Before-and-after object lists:
☆ ☆ ☆

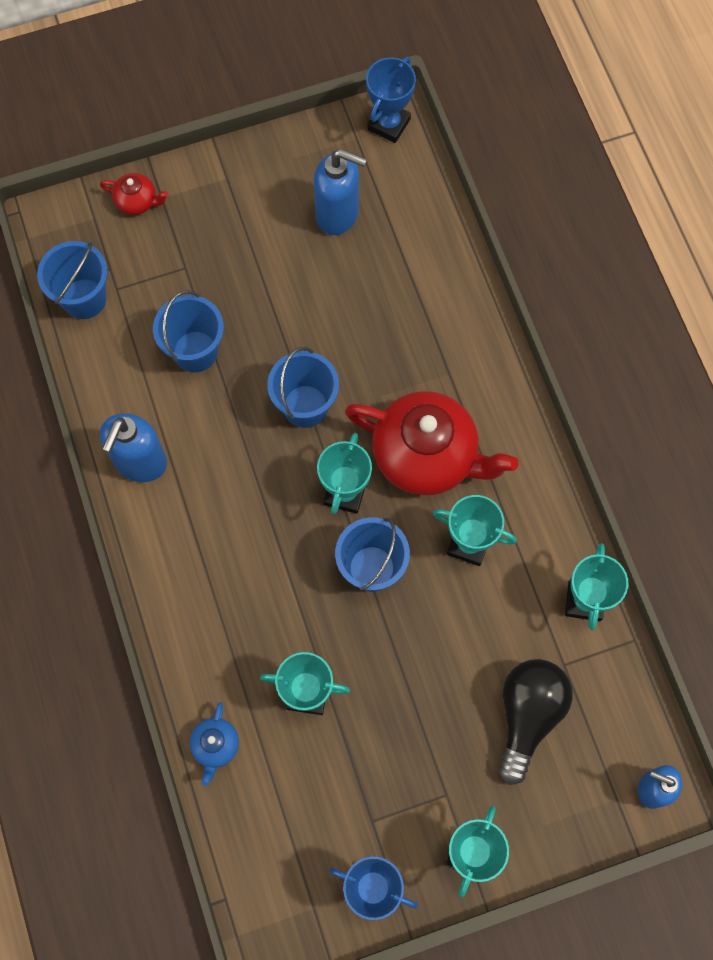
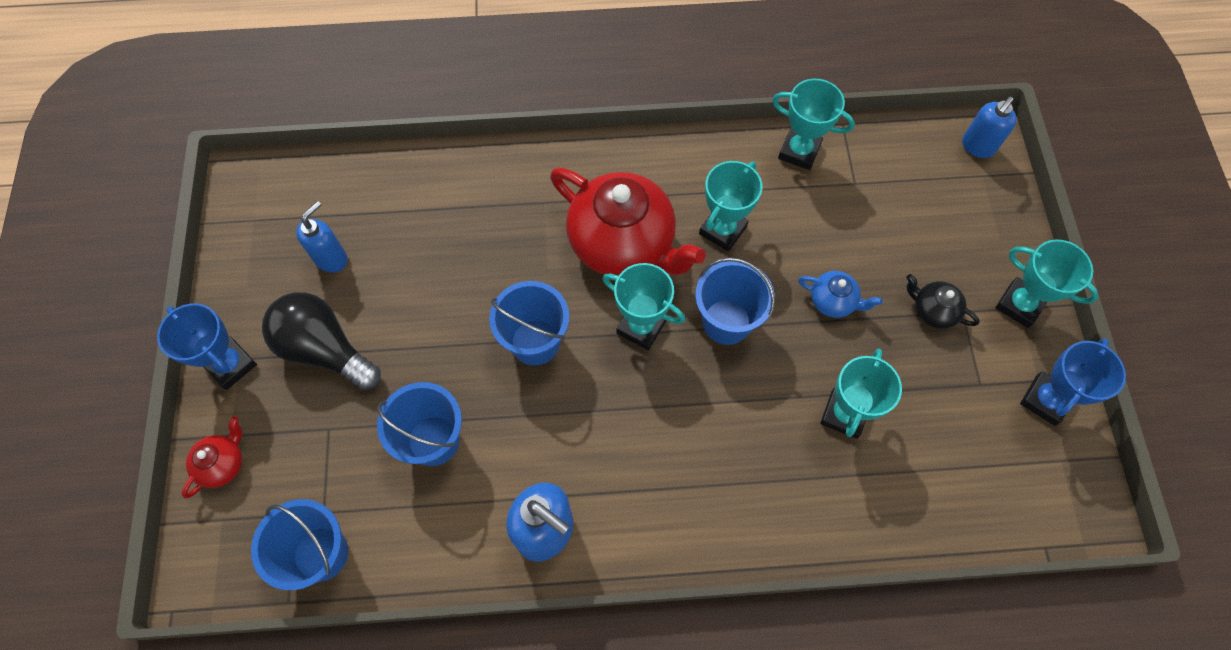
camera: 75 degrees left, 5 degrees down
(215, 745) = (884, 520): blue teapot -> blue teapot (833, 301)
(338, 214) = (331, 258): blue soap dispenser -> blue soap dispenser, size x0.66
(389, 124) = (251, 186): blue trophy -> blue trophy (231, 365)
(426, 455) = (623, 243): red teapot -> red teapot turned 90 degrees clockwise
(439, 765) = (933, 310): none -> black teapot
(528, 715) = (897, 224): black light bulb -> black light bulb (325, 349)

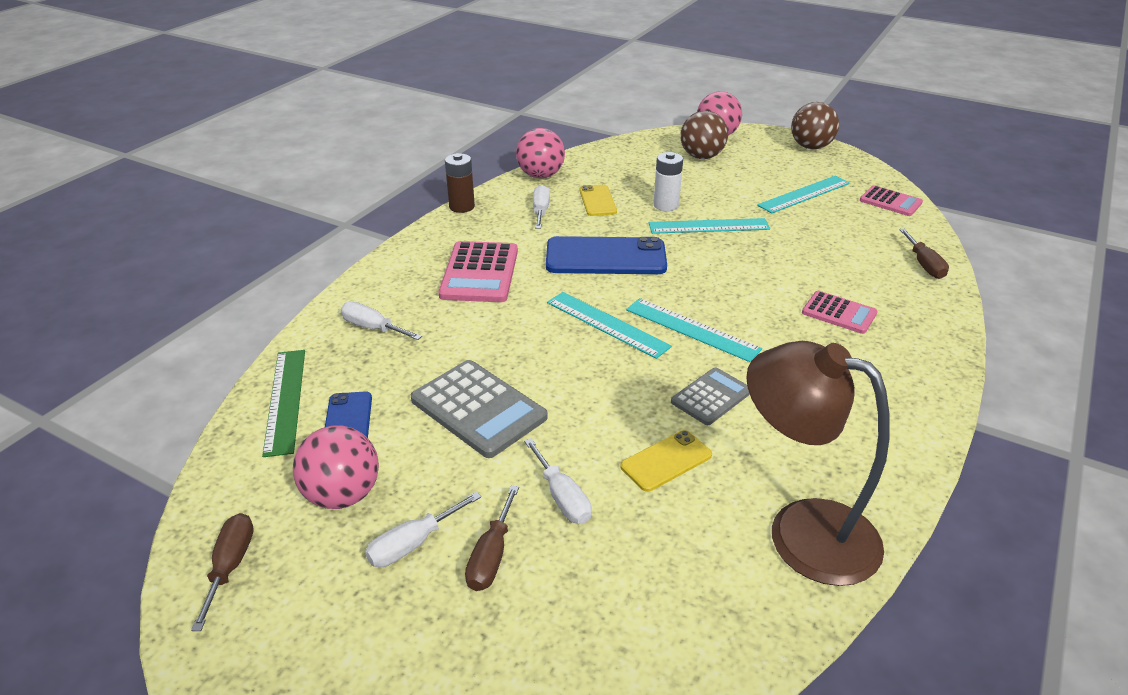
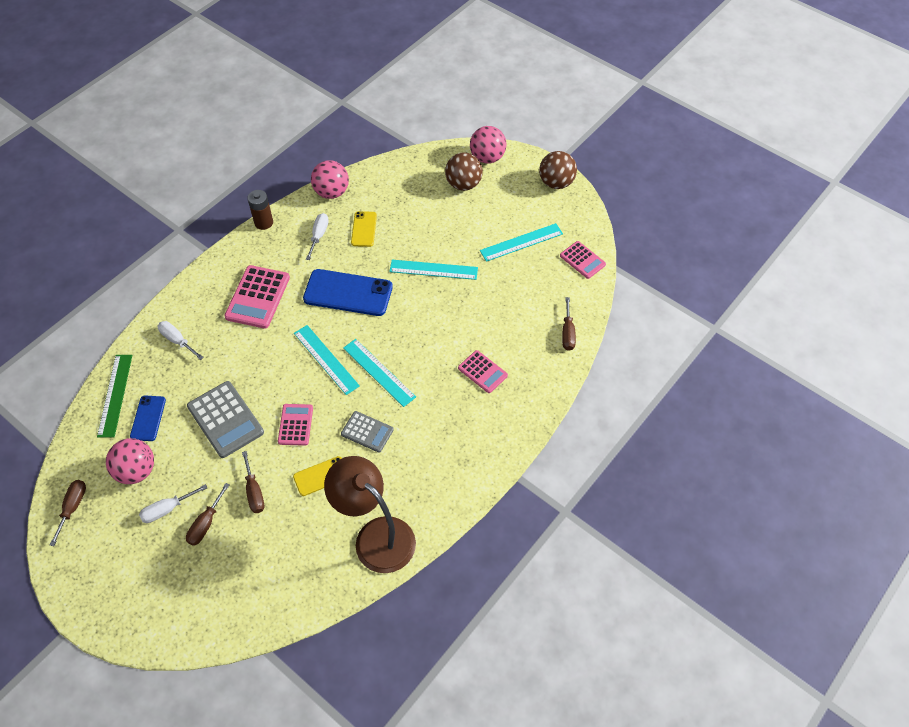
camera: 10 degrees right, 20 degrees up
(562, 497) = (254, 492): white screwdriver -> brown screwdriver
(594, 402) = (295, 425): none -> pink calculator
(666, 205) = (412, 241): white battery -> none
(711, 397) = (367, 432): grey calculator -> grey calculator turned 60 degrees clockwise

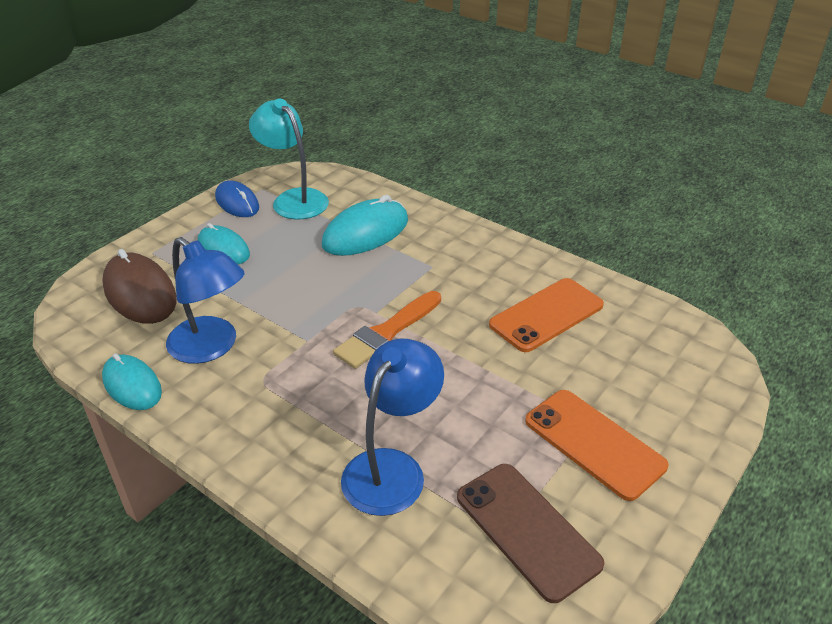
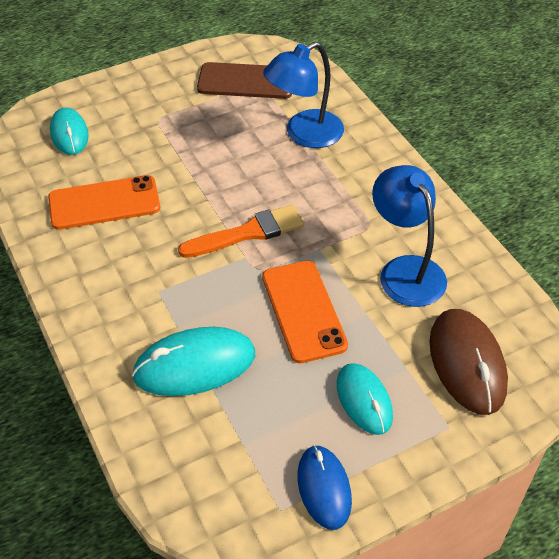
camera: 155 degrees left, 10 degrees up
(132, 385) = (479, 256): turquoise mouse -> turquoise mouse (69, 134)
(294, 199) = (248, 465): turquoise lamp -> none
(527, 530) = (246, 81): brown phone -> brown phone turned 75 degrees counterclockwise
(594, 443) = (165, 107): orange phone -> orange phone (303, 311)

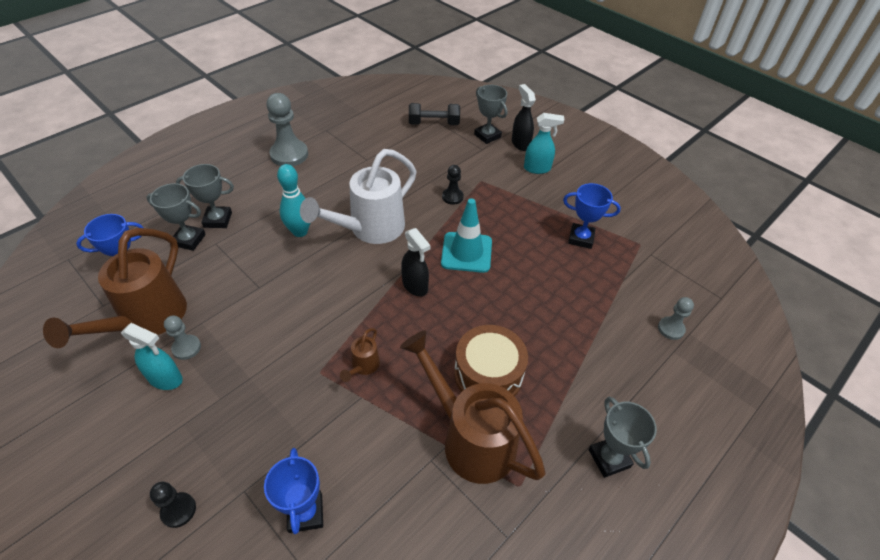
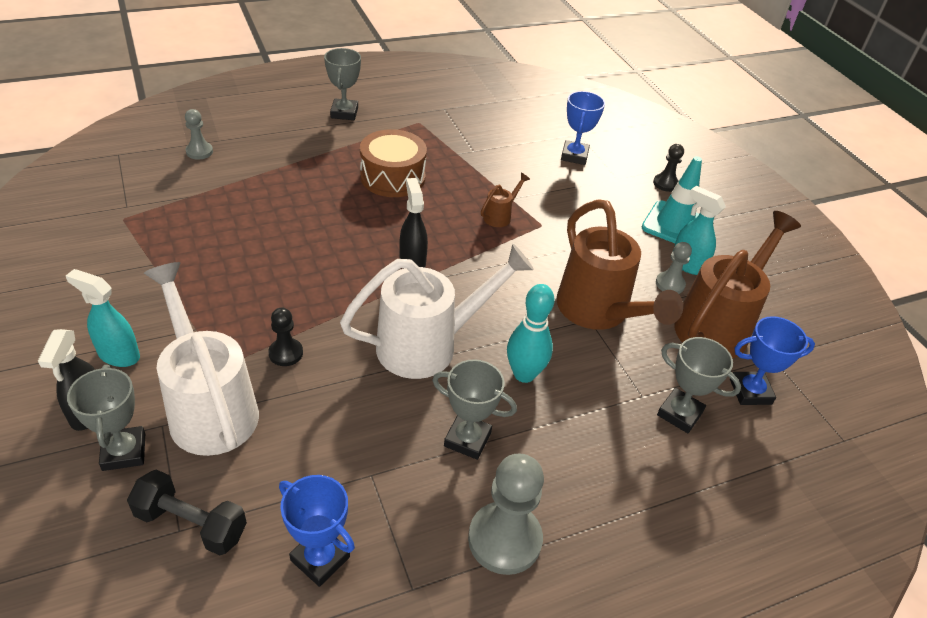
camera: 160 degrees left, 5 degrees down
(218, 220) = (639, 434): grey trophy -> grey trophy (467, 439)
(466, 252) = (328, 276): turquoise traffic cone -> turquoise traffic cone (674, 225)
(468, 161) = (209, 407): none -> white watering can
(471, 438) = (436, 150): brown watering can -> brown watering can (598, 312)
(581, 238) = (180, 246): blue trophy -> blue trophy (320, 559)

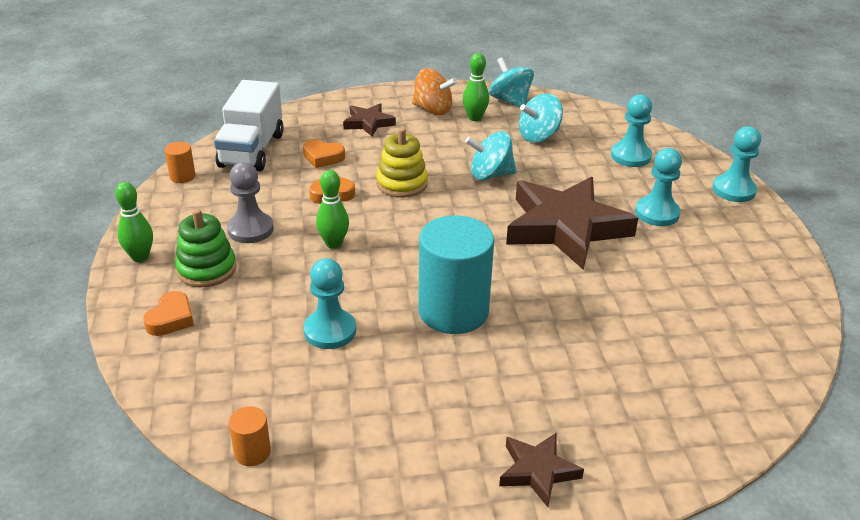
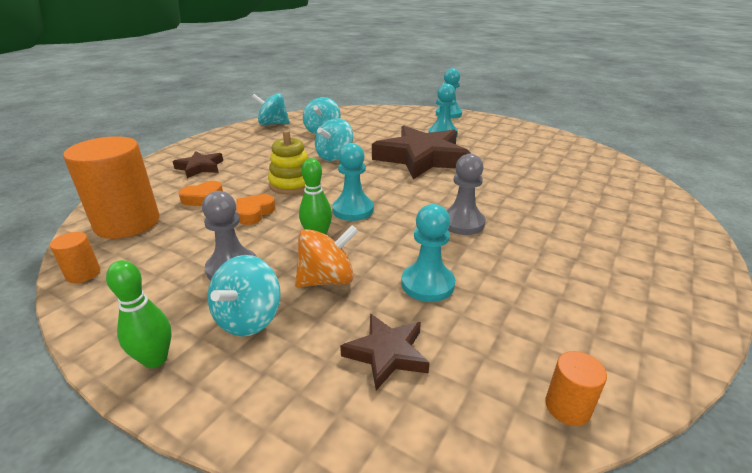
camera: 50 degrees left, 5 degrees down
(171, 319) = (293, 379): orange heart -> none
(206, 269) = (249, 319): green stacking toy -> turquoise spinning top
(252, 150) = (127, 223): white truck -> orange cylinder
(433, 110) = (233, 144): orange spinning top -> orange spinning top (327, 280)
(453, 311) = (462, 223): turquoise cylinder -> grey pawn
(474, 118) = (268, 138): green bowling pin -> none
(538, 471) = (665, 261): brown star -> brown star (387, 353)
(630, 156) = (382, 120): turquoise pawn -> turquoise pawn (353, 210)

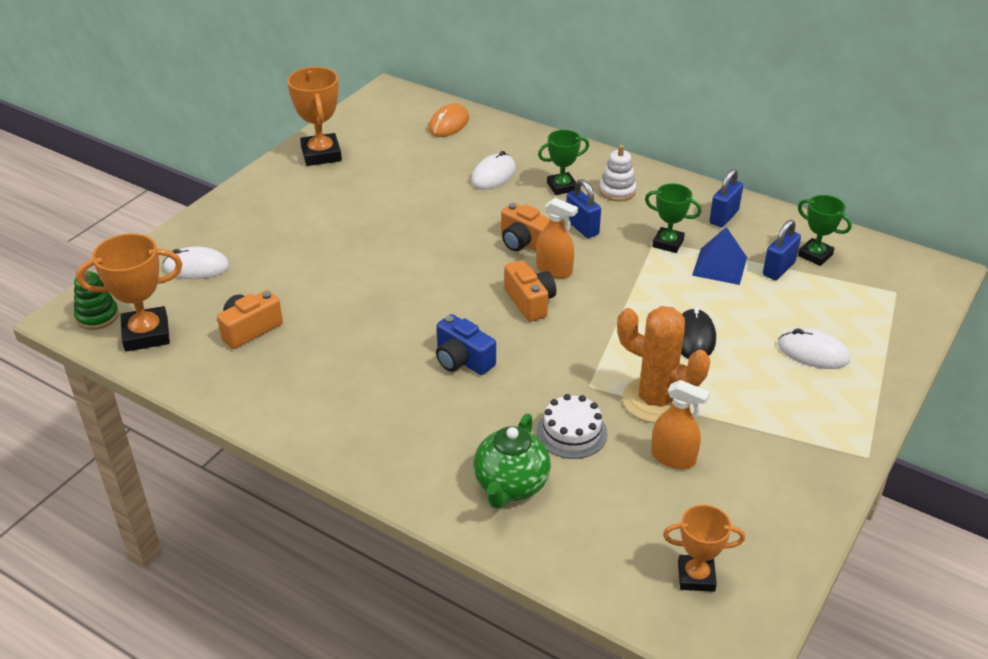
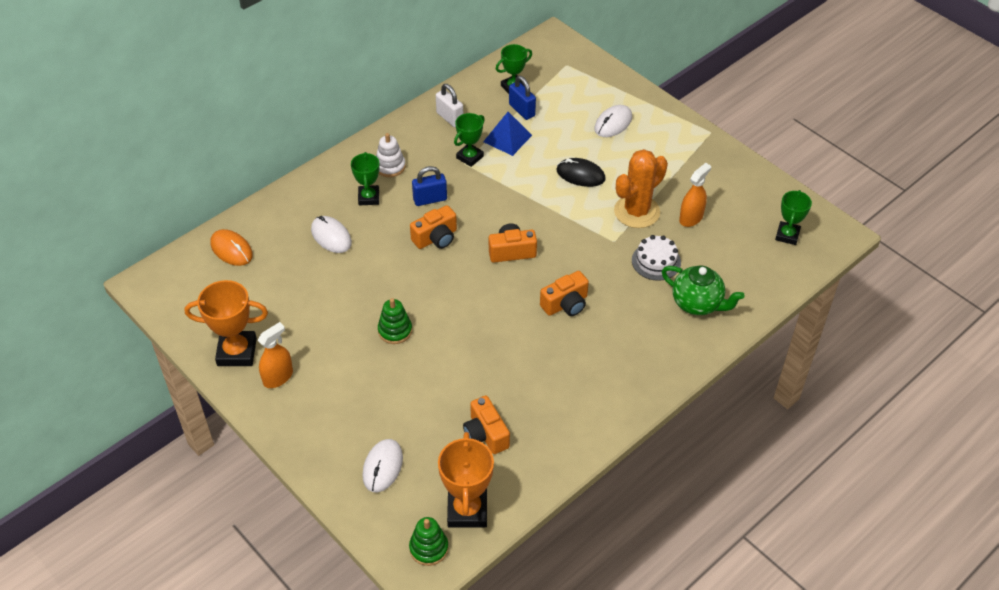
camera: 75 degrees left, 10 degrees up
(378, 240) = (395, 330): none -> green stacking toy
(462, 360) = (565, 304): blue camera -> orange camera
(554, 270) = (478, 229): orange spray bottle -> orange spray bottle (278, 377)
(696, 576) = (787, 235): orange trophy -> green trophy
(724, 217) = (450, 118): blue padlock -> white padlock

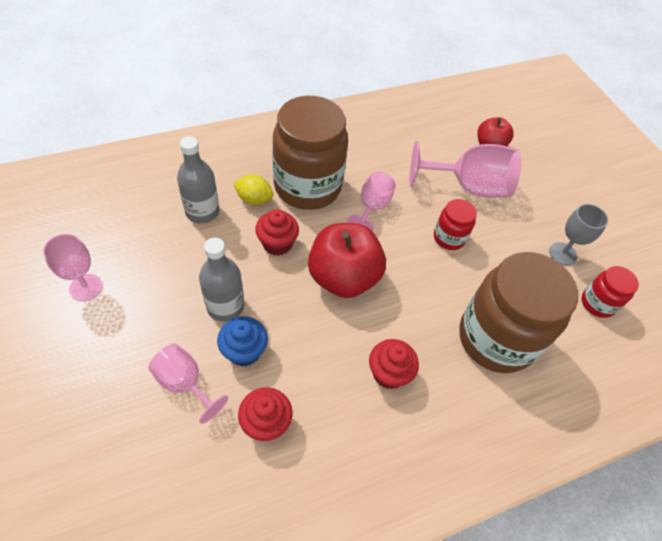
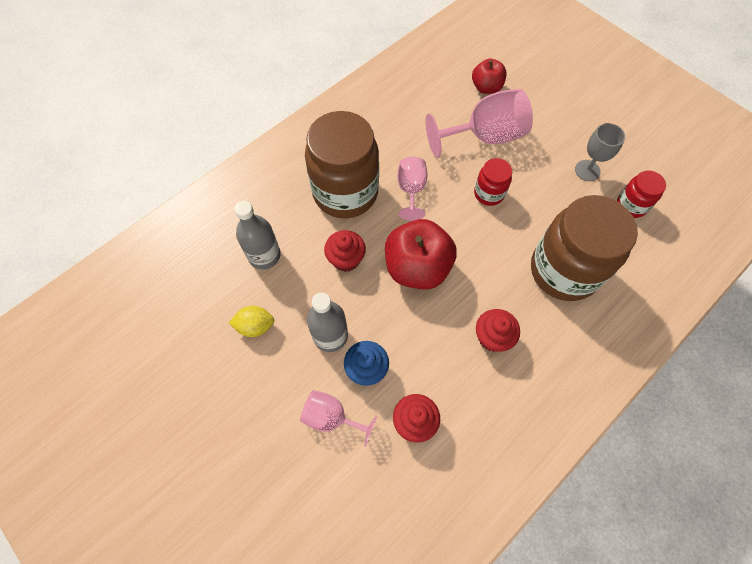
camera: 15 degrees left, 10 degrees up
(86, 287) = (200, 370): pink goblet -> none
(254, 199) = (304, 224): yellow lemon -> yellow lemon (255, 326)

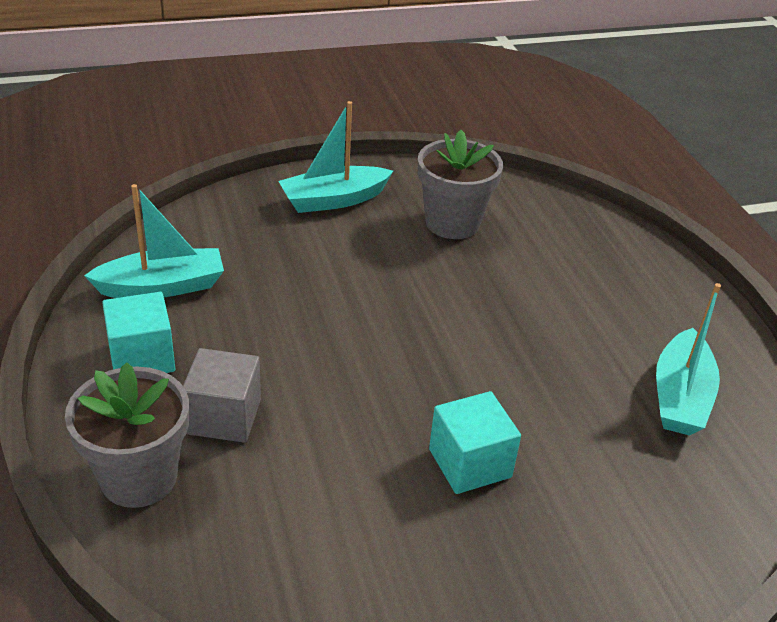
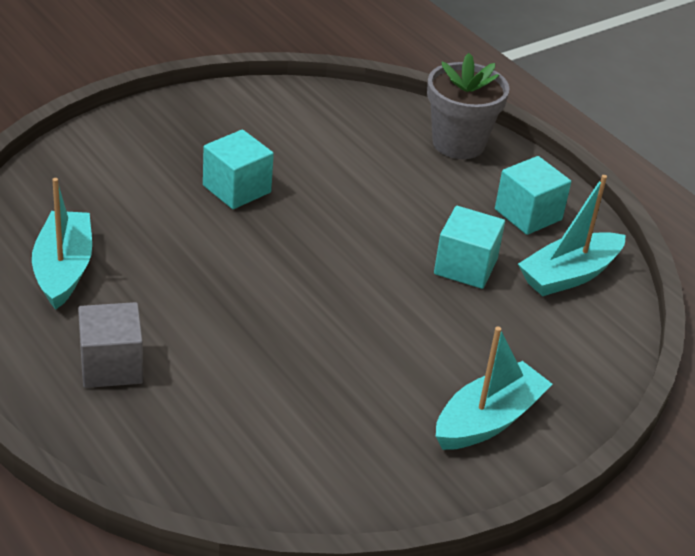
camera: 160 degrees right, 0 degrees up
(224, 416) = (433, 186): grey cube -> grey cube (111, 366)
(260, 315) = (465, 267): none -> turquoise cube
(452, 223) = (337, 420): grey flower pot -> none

☆ ☆ ☆

> **Work request**:
Given the records above, return the lines starting at the one that holds "(294, 199) = (248, 465): turquoise" and ending at the one that holds "(538, 471) = (665, 261): brown", exactly, and nothing besides; leave every picture out.

> **Answer to this task**:
(294, 199) = (248, 465): turquoise lamp -> none
(527, 530) = (246, 81): brown phone -> brown phone turned 75 degrees counterclockwise
(594, 443) = (165, 107): orange phone -> orange phone (303, 311)

camera: 160 degrees left, 5 degrees down
(218, 220) = (639, 434): grey trophy -> grey trophy (467, 439)
(466, 252) = (328, 276): turquoise traffic cone -> turquoise traffic cone (674, 225)
(468, 161) = (209, 407): none -> white watering can
(471, 438) = (436, 150): brown watering can -> brown watering can (598, 312)
(581, 238) = (180, 246): blue trophy -> blue trophy (320, 559)

camera: 50 degrees left, 5 degrees down
(171, 319) = (293, 379): orange heart -> none
(206, 269) = (249, 319): green stacking toy -> turquoise spinning top
(252, 150) = (127, 223): white truck -> orange cylinder
(433, 110) = (233, 144): orange spinning top -> orange spinning top (327, 280)
(453, 311) = (462, 223): turquoise cylinder -> grey pawn
(474, 118) = (268, 138): green bowling pin -> none
(538, 471) = (665, 261): brown star -> brown star (387, 353)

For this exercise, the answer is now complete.